§ Problem description
Starting at the line below with "none -> yellow brick A1:B3 level 1" and stopping at the line with "none -> yellow brick E5 level 2", please print each line exactly, those two included, and skip every picture.

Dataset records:
:::

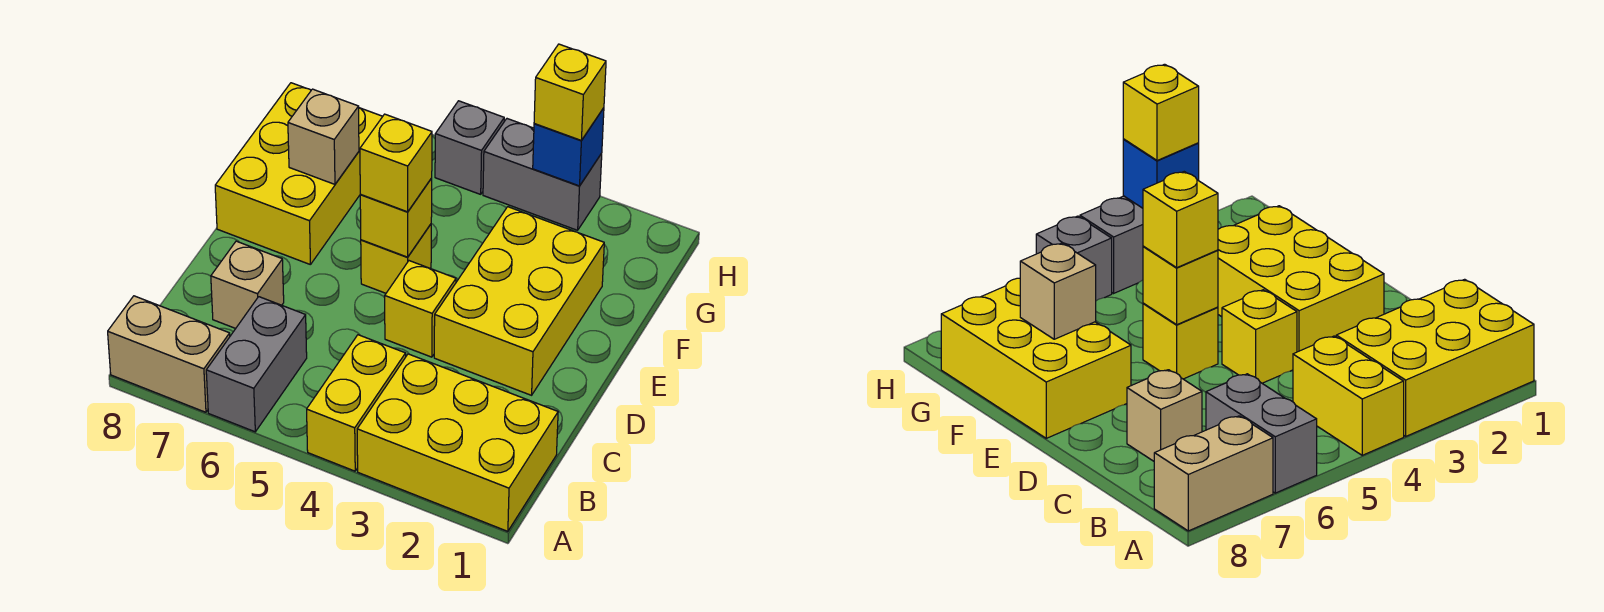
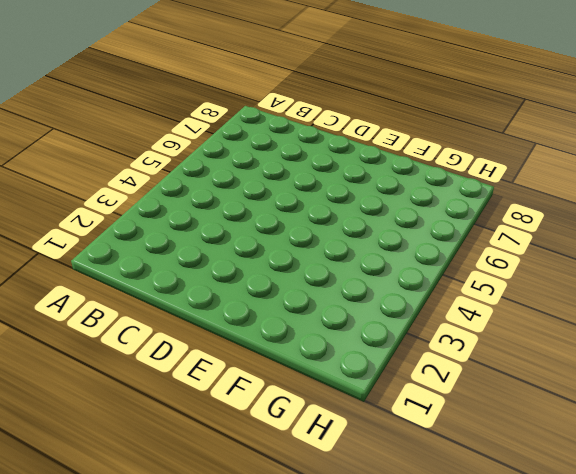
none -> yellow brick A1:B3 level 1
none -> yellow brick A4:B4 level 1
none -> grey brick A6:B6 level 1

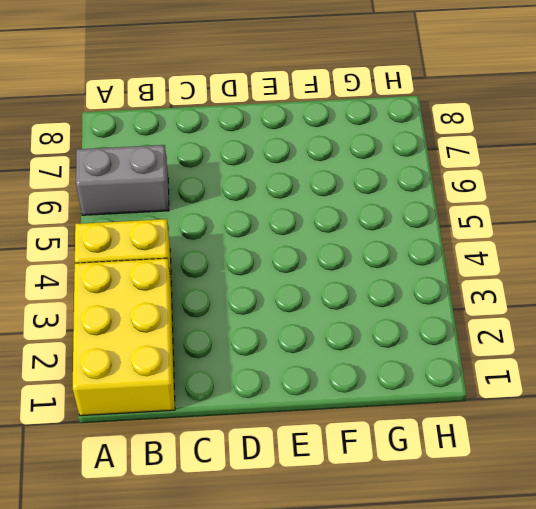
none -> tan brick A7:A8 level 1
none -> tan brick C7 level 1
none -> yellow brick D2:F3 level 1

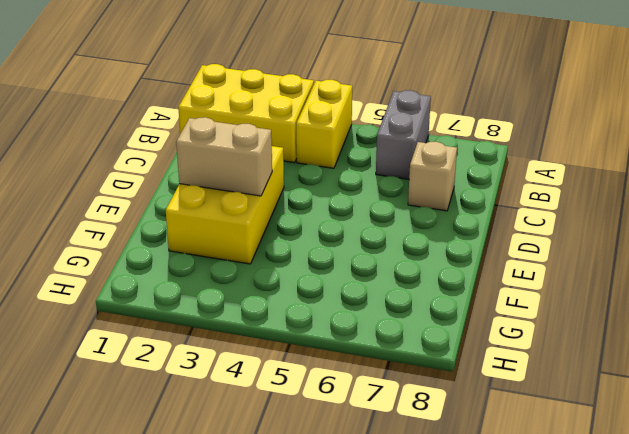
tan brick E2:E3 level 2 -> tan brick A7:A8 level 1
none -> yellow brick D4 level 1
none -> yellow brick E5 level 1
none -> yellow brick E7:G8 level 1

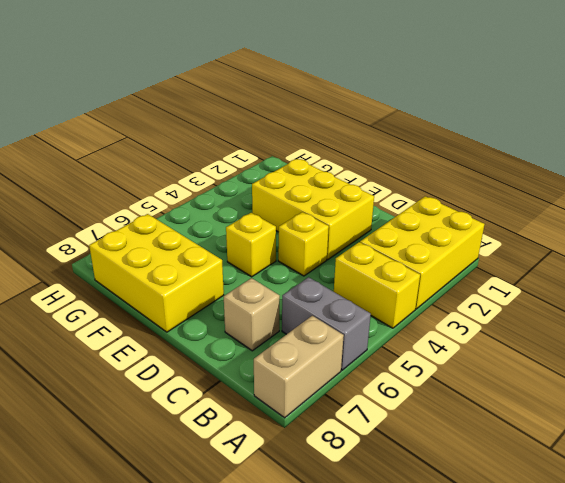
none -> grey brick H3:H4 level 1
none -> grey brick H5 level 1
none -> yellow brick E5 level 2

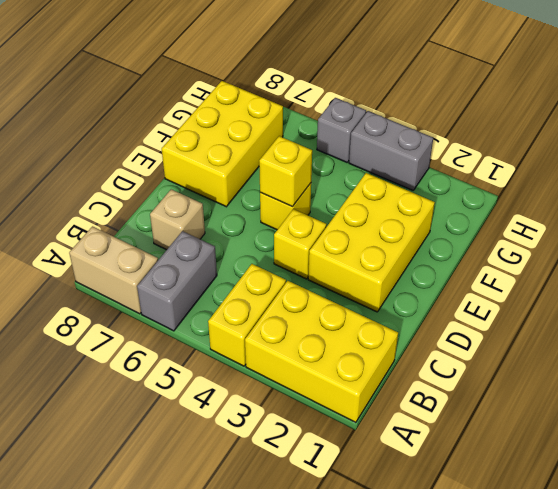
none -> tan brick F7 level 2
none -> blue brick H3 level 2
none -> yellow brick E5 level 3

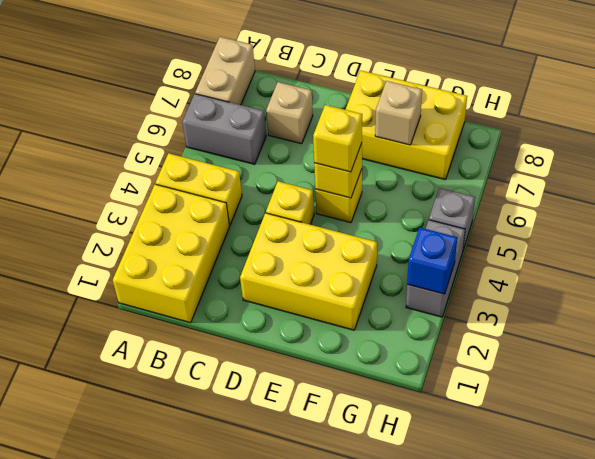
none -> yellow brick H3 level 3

:::

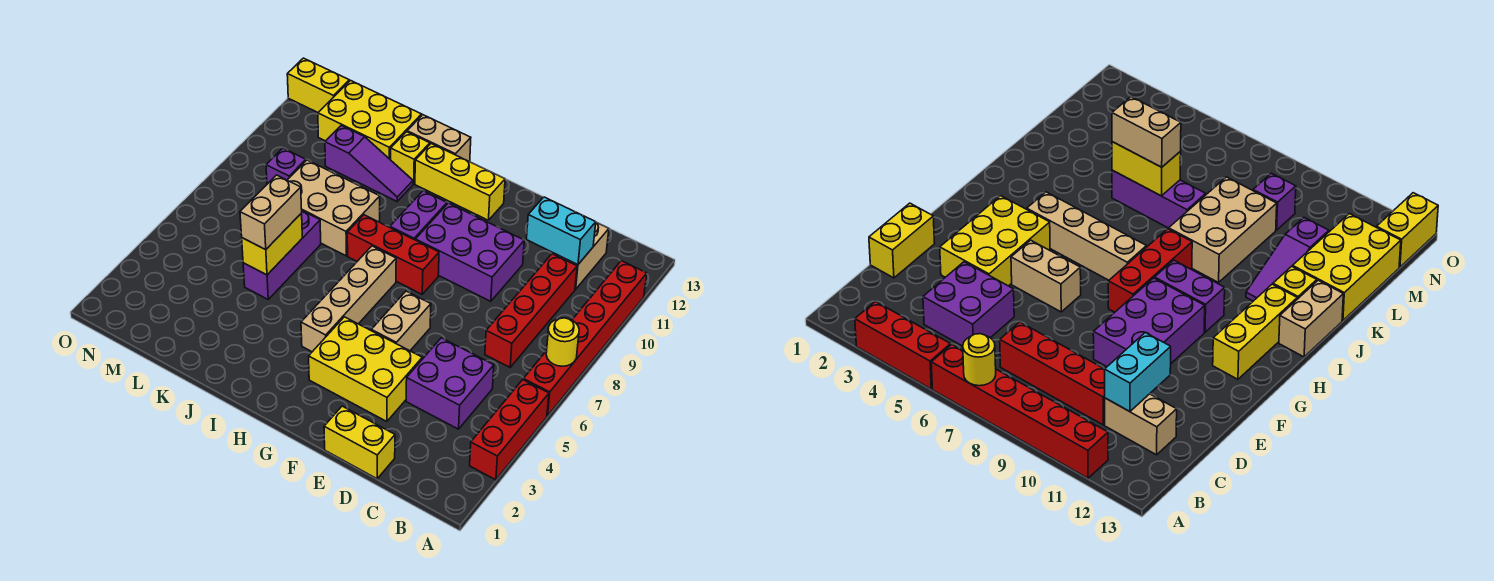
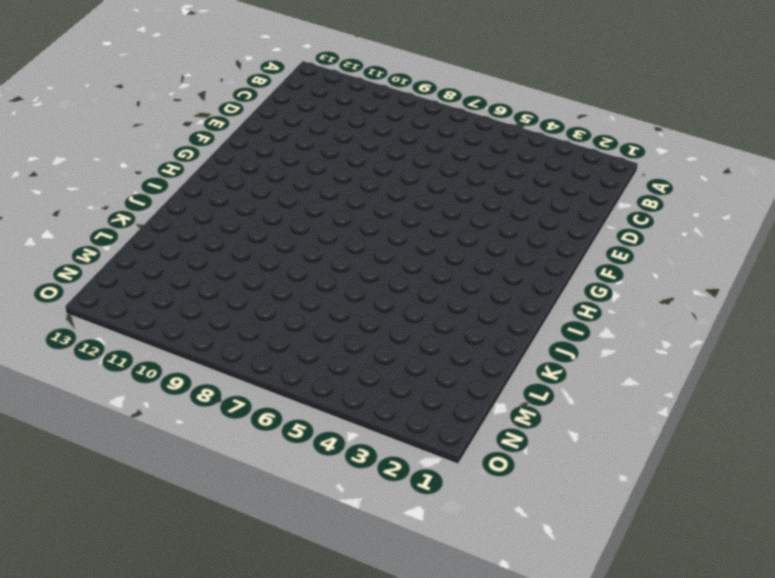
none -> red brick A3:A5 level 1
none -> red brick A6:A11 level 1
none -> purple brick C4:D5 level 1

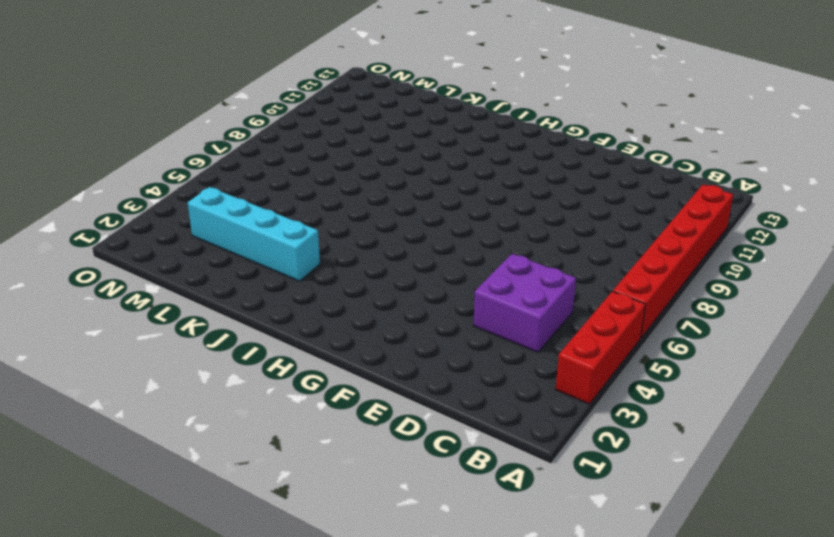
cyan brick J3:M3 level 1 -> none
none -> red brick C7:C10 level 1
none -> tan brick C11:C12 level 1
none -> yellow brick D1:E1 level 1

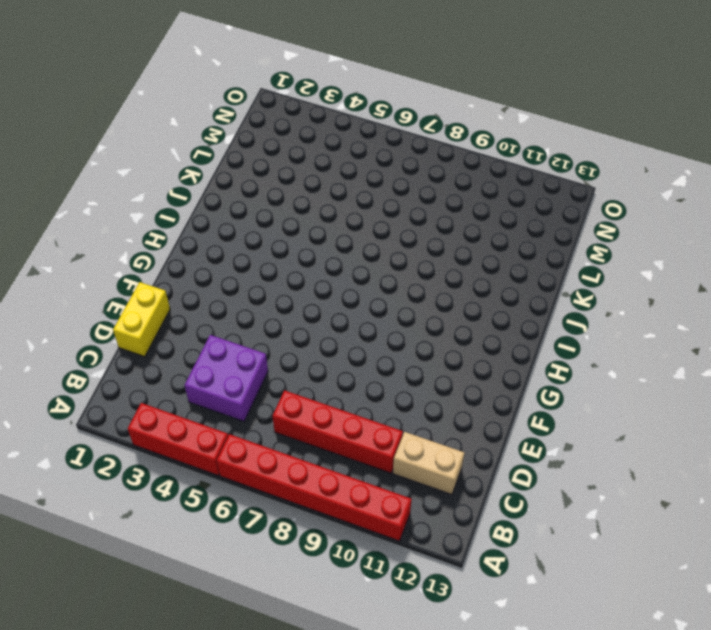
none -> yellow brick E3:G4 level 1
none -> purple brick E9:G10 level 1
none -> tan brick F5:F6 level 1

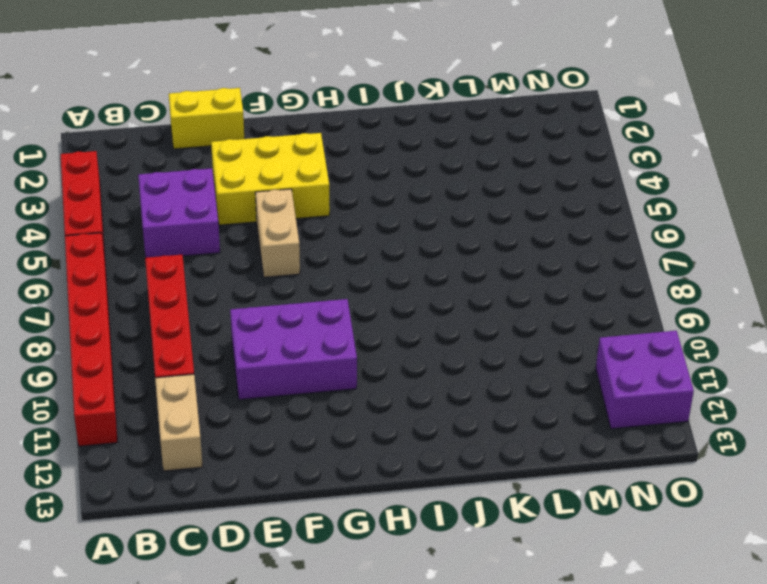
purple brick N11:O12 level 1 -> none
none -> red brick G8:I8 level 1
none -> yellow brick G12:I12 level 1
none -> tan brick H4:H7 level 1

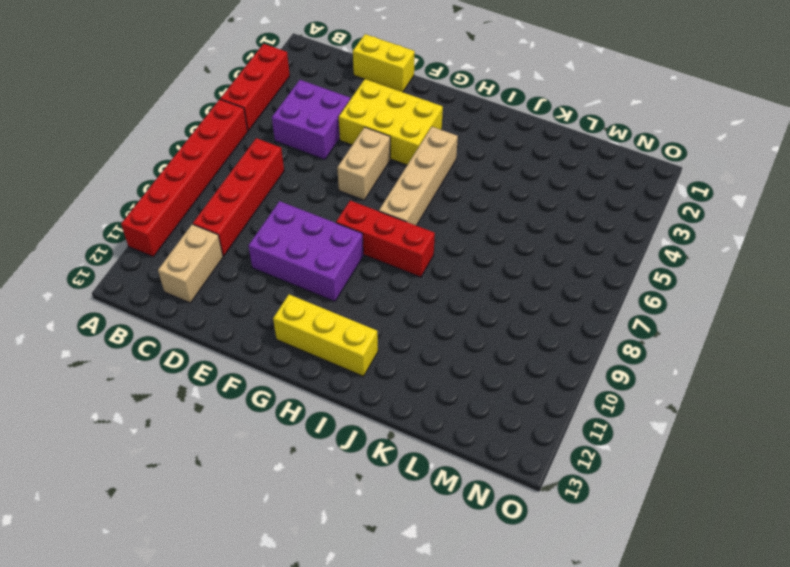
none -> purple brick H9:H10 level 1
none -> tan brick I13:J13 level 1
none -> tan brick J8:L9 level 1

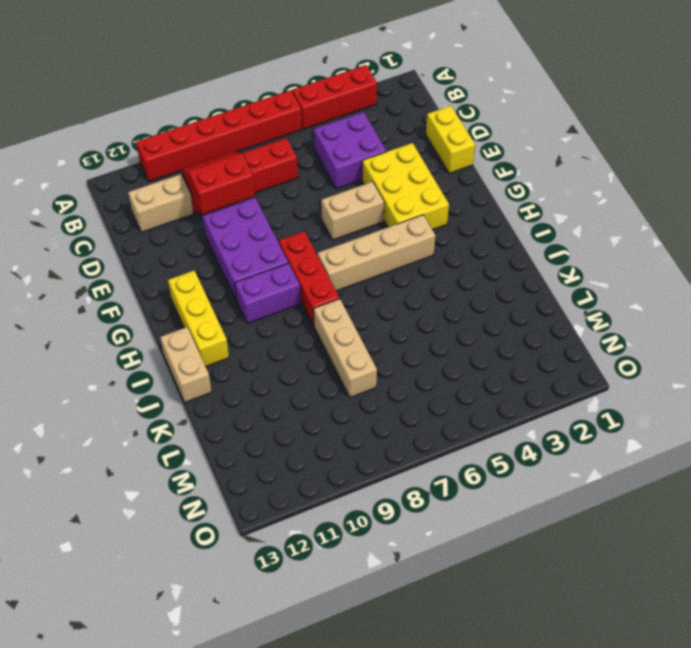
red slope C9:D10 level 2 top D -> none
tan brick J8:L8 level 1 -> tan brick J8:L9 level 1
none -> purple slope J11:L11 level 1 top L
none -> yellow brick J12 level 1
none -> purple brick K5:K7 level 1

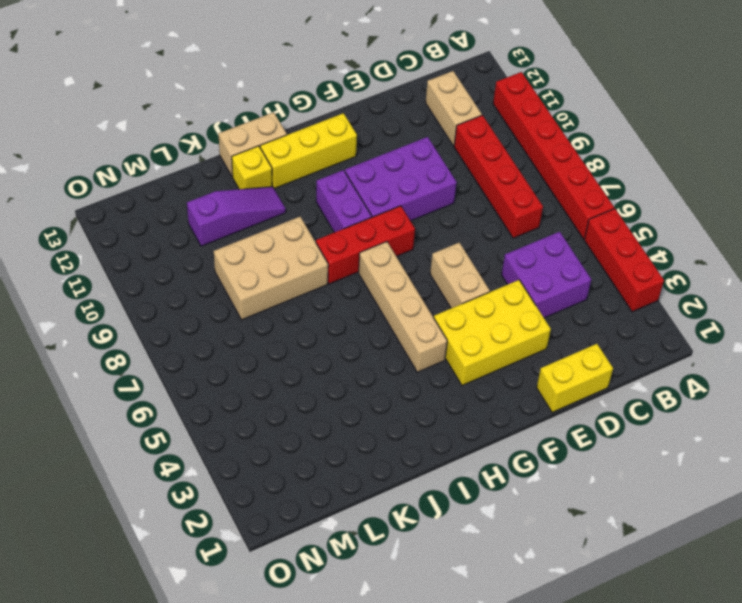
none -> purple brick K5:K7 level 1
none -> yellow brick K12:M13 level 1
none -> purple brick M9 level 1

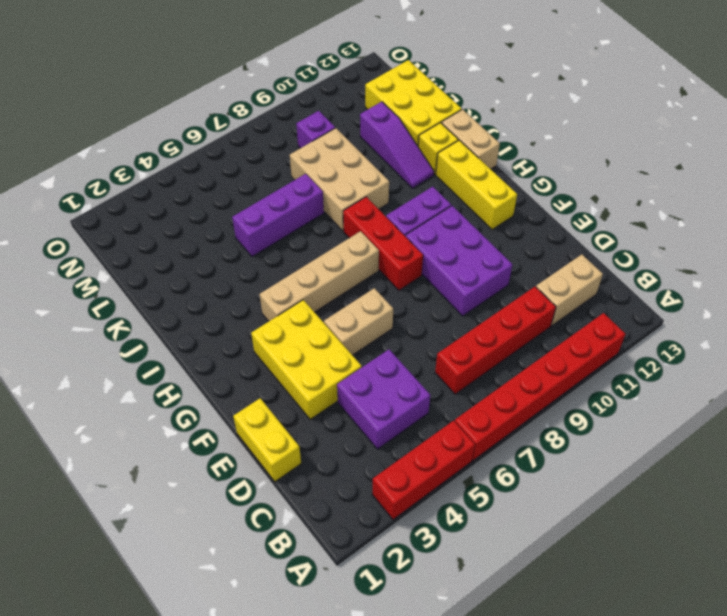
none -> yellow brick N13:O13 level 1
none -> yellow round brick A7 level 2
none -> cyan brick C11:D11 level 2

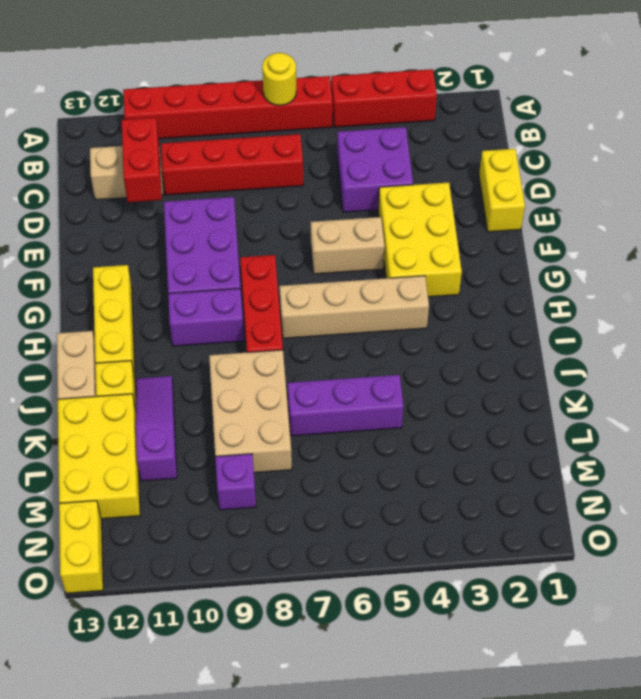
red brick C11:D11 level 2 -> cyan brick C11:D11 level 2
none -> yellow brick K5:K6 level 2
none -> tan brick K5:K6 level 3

:::

§ Problem solution
none -> yellow brick A1:B3 level 1
none -> yellow brick A4:B4 level 1
none -> grey brick A6:B6 level 1

none -> tan brick A7:A8 level 1
none -> tan brick C7 level 1
none -> yellow brick D2:F3 level 1

tan brick E2:E3 level 2 -> tan brick A7:A8 level 1
none -> yellow brick D4 level 1
none -> yellow brick E5 level 1
none -> yellow brick E7:G8 level 1

none -> grey brick H3:H4 level 1
none -> grey brick H5 level 1
none -> yellow brick E5 level 2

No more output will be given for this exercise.